((

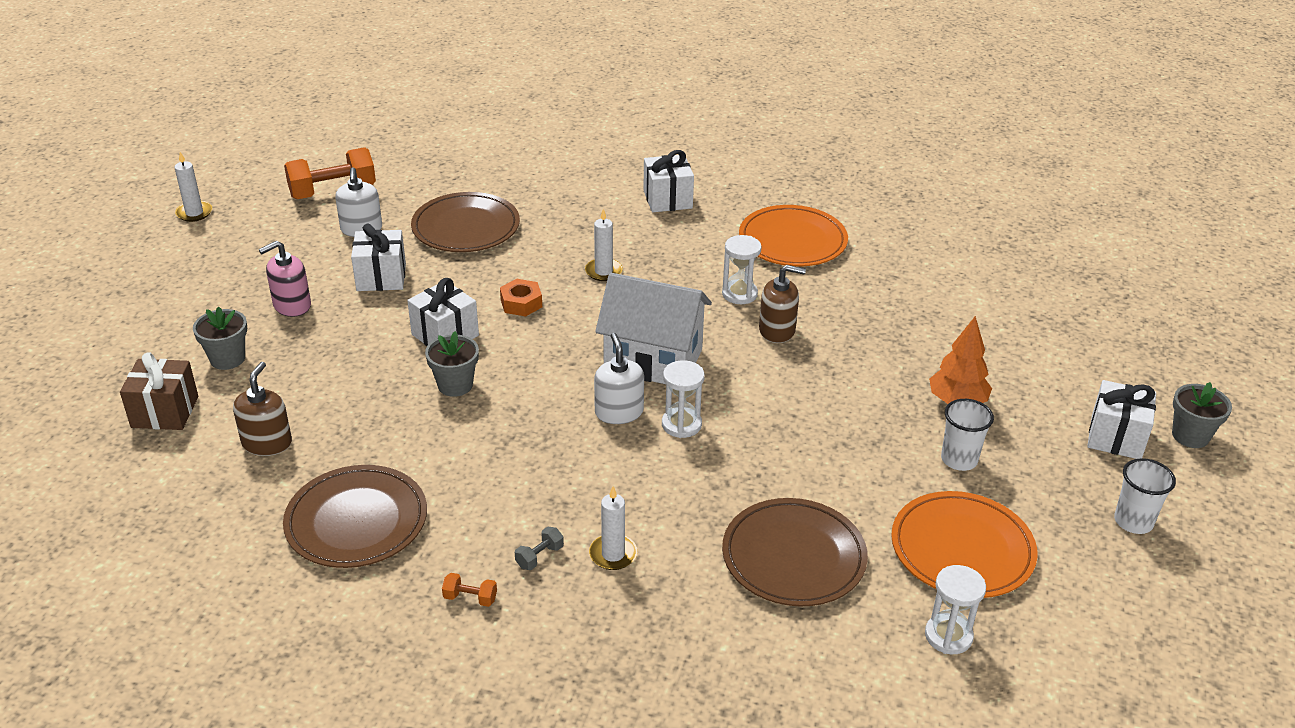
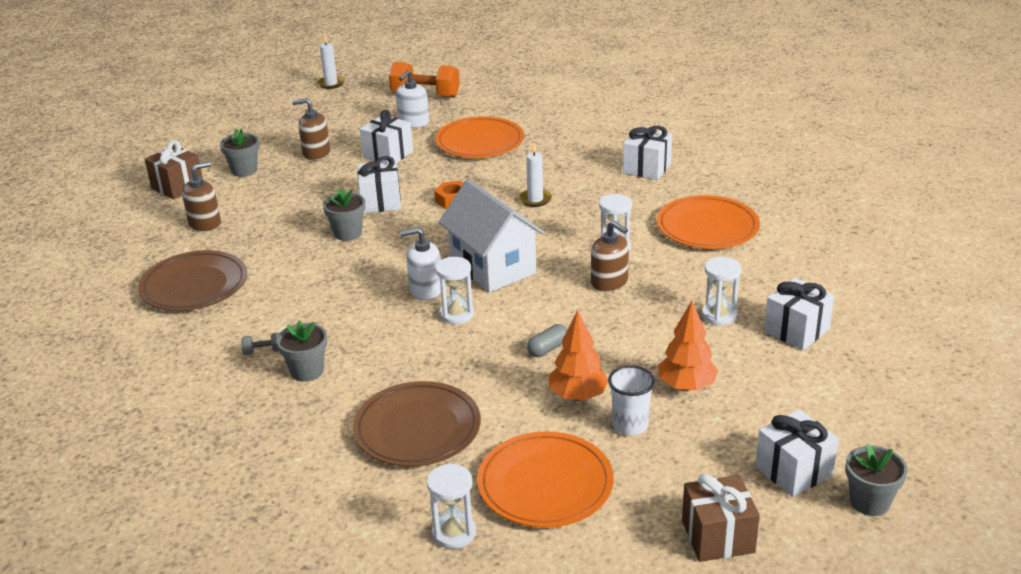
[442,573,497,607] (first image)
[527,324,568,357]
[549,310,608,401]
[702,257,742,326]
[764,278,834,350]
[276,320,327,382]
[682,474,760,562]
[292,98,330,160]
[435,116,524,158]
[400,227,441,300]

))

> [ABOUT THIS EXERCISE]:
Retype the lines above without alteration. The first is the one containing "[702,257,742,326]", and the last is the final line of the data.

> [OUTPUT FOR THIS EXERCISE]:
[702,257,742,326]
[764,278,834,350]
[276,320,327,382]
[682,474,760,562]
[292,98,330,160]
[435,116,524,158]
[400,227,441,300]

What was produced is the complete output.